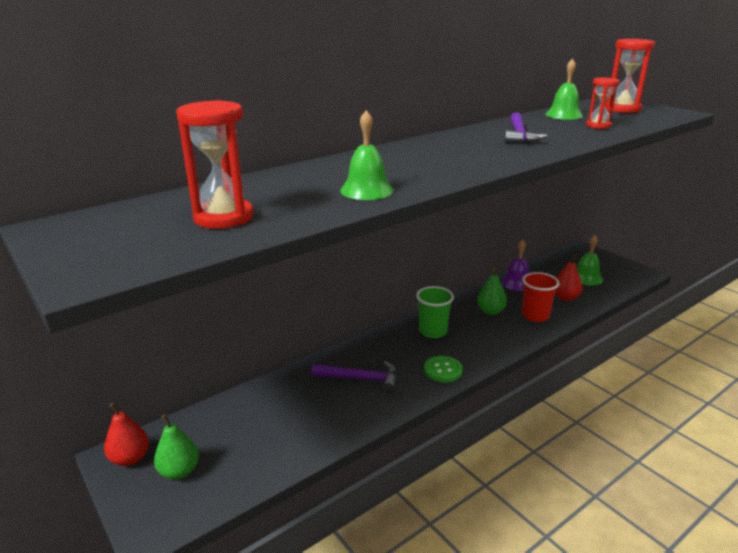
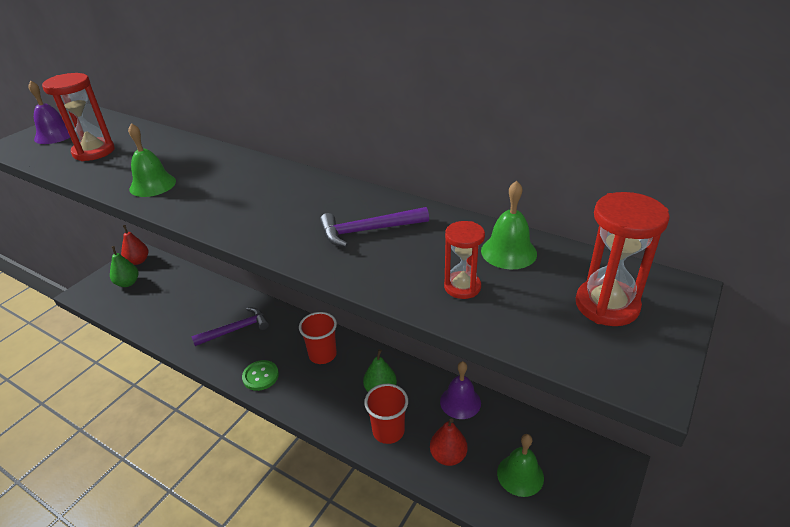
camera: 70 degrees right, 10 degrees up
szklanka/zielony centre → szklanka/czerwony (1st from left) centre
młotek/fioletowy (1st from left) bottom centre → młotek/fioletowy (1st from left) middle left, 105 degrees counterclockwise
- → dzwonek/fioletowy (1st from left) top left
****************************************
▸ **Your task**:
Transcribe the material exactly, keeping every word and none of the pictures.

▸ **Exercise result**:
camera: 70 degrees right, 10 degrees up
szklanka/zielony centre → szklanka/czerwony (1st from left) centre
młotek/fioletowy (1st from left) bottom centre → młotek/fioletowy (1st from left) middle left, 105 degrees counterclockwise
- → dzwonek/fioletowy (1st from left) top left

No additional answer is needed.